_Task instructions_
Reproduce, exactly and in full, only the lines below from the one containing "D3: diode (A AGND, K" through the one containing "C5: 6.8uF (plus".

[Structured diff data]
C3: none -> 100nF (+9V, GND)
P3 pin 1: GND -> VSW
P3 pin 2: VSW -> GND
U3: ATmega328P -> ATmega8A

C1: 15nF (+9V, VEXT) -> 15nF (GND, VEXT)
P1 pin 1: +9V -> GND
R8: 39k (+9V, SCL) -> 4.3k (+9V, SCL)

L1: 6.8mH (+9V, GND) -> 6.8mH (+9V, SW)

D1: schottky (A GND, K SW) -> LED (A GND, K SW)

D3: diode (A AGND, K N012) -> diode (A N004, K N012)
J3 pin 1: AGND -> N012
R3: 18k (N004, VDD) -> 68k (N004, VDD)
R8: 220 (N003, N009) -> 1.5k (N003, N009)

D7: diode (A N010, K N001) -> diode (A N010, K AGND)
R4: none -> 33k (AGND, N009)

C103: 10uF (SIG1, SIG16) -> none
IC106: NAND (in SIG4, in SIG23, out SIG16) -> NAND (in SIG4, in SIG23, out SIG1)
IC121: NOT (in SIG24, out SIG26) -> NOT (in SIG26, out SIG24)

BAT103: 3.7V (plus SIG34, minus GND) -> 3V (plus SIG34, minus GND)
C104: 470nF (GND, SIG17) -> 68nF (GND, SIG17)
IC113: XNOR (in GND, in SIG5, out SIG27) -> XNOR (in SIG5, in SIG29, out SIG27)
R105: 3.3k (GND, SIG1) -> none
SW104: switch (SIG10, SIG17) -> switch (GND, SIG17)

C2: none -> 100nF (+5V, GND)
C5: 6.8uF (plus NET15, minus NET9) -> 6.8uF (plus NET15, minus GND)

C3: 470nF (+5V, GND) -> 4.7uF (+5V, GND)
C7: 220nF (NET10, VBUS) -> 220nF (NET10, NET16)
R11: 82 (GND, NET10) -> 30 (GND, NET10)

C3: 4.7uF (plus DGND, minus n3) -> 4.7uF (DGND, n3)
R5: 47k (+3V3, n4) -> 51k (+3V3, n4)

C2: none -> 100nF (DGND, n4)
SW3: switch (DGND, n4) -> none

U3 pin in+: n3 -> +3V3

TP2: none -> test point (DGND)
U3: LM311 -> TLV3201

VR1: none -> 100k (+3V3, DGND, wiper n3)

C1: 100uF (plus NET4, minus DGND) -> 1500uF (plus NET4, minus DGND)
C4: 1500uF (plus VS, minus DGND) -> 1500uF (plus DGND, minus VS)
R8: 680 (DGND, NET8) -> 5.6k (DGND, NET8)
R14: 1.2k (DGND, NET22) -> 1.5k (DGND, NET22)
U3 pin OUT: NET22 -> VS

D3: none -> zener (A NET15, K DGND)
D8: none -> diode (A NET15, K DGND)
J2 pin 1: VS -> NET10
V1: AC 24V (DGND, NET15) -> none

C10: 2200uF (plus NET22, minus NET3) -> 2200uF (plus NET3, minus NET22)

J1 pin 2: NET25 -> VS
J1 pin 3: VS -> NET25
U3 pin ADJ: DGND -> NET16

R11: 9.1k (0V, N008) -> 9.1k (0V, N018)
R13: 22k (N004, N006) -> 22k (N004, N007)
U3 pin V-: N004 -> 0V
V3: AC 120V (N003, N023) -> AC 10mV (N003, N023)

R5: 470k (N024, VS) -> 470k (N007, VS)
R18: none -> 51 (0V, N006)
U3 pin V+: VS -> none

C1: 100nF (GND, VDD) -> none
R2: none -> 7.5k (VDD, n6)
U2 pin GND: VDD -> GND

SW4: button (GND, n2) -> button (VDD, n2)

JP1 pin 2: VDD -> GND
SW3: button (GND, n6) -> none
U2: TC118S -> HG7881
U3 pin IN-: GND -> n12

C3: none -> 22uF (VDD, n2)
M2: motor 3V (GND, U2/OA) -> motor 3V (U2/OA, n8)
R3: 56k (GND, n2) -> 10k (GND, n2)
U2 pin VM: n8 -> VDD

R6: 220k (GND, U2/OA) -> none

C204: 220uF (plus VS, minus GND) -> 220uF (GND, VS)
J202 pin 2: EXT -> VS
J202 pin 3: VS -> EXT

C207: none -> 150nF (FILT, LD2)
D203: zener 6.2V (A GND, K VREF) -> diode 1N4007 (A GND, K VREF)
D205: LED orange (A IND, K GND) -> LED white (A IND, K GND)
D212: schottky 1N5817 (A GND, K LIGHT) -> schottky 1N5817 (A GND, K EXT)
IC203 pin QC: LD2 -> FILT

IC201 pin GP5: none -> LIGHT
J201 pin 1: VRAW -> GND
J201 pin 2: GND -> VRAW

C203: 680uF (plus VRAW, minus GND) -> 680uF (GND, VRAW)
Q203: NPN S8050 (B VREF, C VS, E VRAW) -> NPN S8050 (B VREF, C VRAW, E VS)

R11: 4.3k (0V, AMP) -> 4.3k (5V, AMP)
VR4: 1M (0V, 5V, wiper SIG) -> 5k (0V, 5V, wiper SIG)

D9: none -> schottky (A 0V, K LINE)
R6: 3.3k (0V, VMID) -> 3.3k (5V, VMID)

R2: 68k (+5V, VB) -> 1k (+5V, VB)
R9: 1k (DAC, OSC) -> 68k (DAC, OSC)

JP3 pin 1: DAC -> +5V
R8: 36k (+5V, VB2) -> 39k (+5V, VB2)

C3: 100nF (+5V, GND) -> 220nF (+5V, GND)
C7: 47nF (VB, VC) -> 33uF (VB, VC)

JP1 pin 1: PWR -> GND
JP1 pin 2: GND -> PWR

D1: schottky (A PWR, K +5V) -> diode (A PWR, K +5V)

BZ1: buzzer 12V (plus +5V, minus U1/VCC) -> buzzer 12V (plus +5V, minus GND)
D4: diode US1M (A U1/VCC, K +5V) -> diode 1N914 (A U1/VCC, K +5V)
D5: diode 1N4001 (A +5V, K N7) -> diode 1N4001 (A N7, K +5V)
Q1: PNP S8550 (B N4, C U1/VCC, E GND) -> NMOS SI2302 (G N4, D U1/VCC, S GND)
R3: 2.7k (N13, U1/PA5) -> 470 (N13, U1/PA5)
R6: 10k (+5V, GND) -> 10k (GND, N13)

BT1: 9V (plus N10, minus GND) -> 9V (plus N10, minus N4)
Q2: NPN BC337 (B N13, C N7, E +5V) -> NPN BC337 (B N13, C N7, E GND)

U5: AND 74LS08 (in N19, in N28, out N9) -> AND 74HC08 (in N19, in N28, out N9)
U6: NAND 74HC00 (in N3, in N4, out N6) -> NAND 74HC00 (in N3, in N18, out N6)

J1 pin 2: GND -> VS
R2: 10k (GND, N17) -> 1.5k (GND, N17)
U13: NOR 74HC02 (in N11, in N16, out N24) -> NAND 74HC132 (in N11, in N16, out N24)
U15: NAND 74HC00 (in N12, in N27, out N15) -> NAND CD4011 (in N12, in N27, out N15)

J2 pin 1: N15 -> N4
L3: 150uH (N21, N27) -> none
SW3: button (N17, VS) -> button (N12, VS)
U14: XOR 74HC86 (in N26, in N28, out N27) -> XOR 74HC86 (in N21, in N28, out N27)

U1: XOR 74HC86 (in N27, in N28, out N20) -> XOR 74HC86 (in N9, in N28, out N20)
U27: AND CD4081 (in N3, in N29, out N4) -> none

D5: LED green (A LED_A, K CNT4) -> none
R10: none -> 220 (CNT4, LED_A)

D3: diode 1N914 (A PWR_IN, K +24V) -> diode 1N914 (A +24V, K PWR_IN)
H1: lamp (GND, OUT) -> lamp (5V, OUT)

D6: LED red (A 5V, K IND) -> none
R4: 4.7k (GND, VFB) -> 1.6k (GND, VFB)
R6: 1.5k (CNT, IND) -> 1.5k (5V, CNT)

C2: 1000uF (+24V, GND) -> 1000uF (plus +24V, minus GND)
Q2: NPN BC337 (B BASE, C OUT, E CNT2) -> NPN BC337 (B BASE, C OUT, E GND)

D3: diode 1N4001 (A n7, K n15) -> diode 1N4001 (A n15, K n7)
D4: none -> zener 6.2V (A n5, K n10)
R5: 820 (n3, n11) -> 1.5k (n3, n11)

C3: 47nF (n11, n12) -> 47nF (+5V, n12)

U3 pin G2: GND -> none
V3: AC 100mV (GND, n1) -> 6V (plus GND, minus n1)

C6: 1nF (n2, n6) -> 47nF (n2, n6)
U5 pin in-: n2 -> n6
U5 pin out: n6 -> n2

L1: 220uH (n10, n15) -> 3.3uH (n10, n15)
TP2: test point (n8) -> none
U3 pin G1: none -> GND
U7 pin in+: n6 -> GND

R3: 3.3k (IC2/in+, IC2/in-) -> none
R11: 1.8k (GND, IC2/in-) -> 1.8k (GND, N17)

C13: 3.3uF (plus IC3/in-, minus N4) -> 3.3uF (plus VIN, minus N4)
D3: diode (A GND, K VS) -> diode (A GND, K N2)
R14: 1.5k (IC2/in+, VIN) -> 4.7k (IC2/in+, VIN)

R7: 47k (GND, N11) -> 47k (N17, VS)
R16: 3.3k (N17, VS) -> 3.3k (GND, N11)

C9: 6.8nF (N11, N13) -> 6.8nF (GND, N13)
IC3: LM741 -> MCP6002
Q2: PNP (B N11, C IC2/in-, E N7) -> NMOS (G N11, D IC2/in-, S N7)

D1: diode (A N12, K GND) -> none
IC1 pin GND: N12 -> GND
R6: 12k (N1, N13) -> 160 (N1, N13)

_Result of this exercise_
D3: diode (A AGND, K N012) -> diode (A N004, K N012)
J3 pin 1: AGND -> N012
R3: 18k (N004, VDD) -> 68k (N004, VDD)
R8: 220 (N003, N009) -> 1.5k (N003, N009)

D7: diode (A N010, K N001) -> diode (A N010, K AGND)
R4: none -> 33k (AGND, N009)

C103: 10uF (SIG1, SIG16) -> none
IC106: NAND (in SIG4, in SIG23, out SIG16) -> NAND (in SIG4, in SIG23, out SIG1)
IC121: NOT (in SIG24, out SIG26) -> NOT (in SIG26, out SIG24)

BAT103: 3.7V (plus SIG34, minus GND) -> 3V (plus SIG34, minus GND)
C104: 470nF (GND, SIG17) -> 68nF (GND, SIG17)
IC113: XNOR (in GND, in SIG5, out SIG27) -> XNOR (in SIG5, in SIG29, out SIG27)
R105: 3.3k (GND, SIG1) -> none
SW104: switch (SIG10, SIG17) -> switch (GND, SIG17)

C2: none -> 100nF (+5V, GND)
C5: 6.8uF (plus NET15, minus NET9) -> 6.8uF (plus NET15, minus GND)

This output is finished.